** Provided material follows **

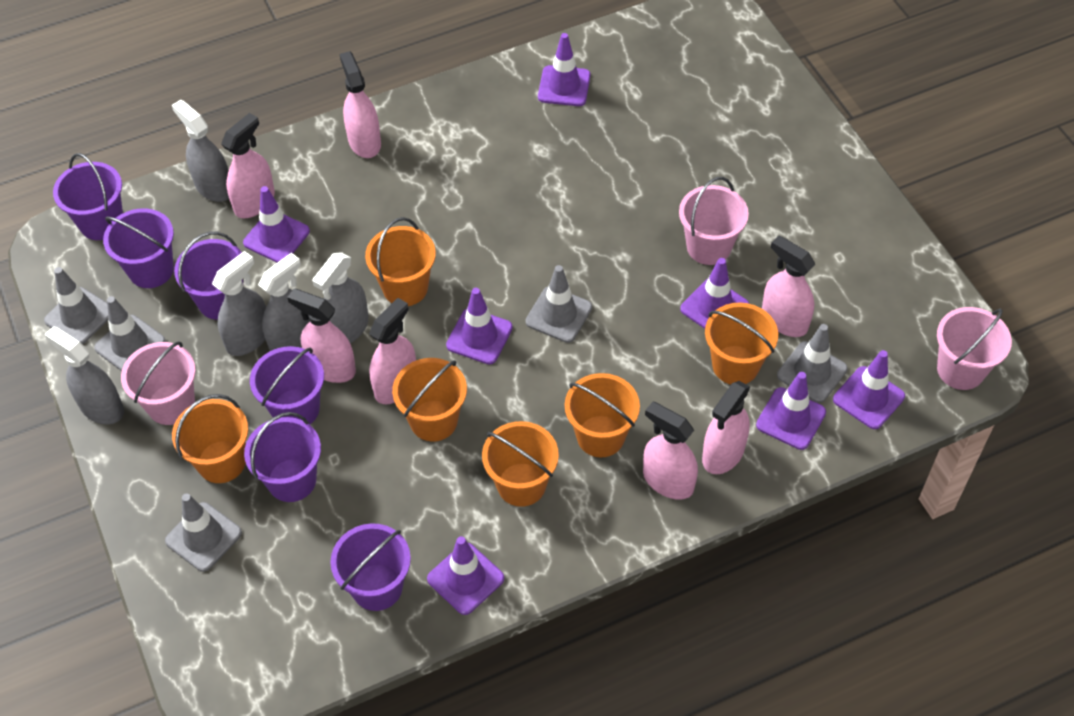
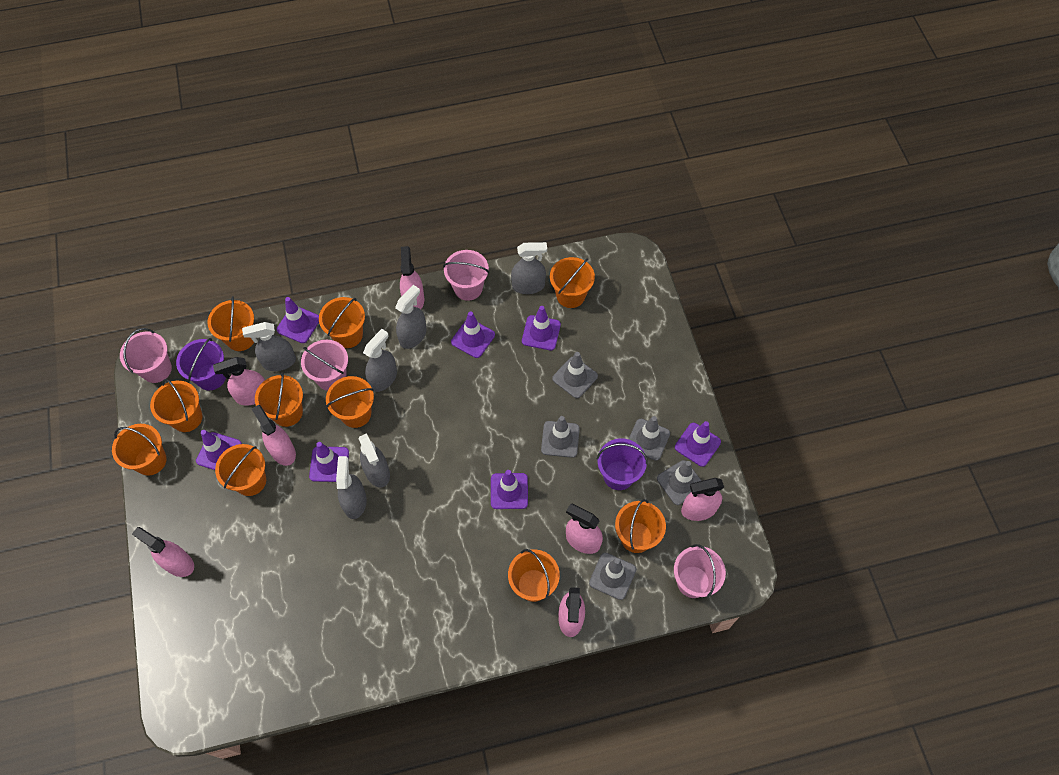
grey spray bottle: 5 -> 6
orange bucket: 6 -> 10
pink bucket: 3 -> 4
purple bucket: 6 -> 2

** End of Provided material **
** Provided material follows **

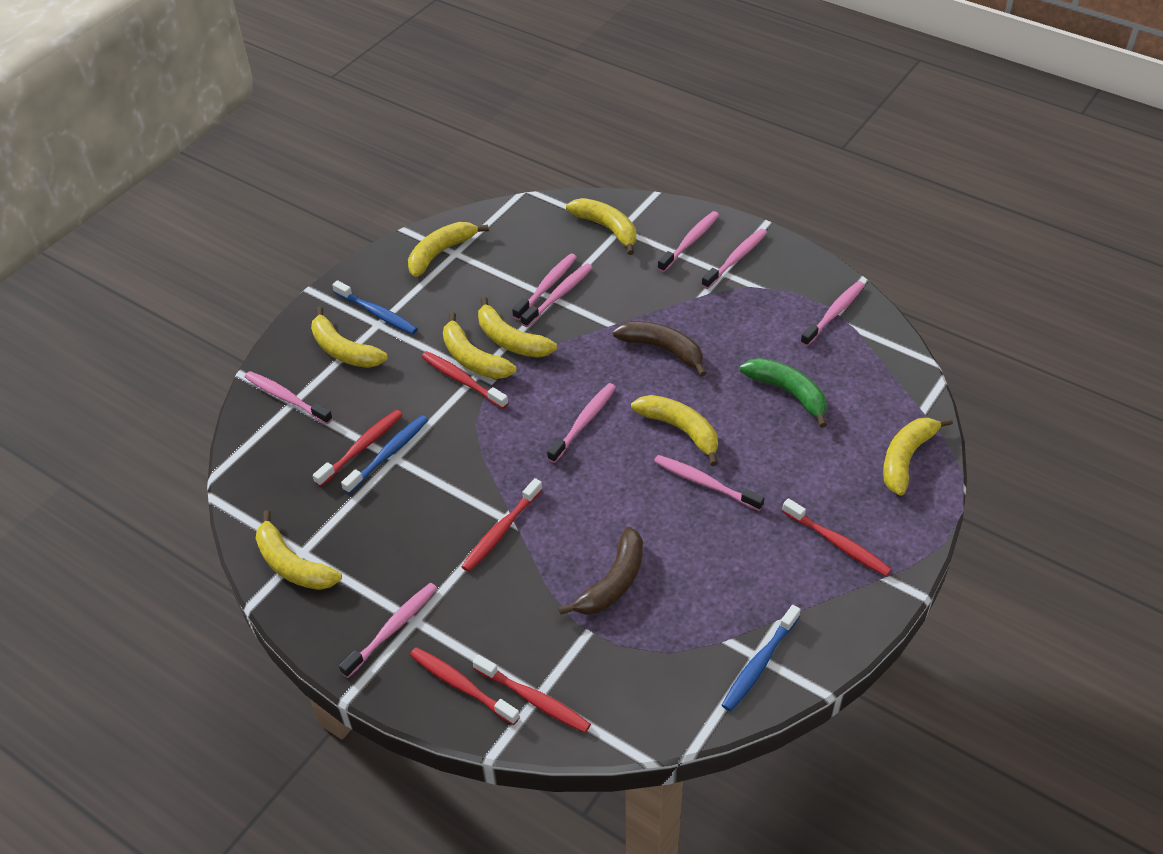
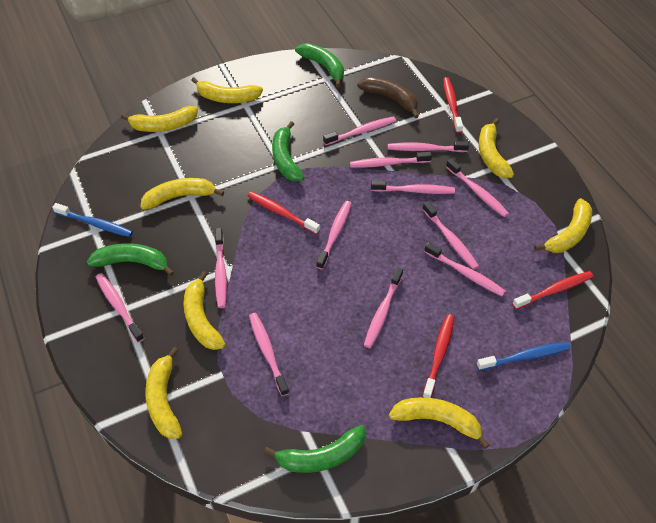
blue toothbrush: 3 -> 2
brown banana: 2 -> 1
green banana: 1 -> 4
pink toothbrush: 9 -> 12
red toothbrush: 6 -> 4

** End of Provided material **

(Aim of the task) Would you print exactly and only the lines of the material above that run from the line with "grey spray bottle: 5 -> 6" through the line with "purple bucket: 6 -> 2", both included?

(Finished task)
grey spray bottle: 5 -> 6
orange bucket: 6 -> 10
pink bucket: 3 -> 4
purple bucket: 6 -> 2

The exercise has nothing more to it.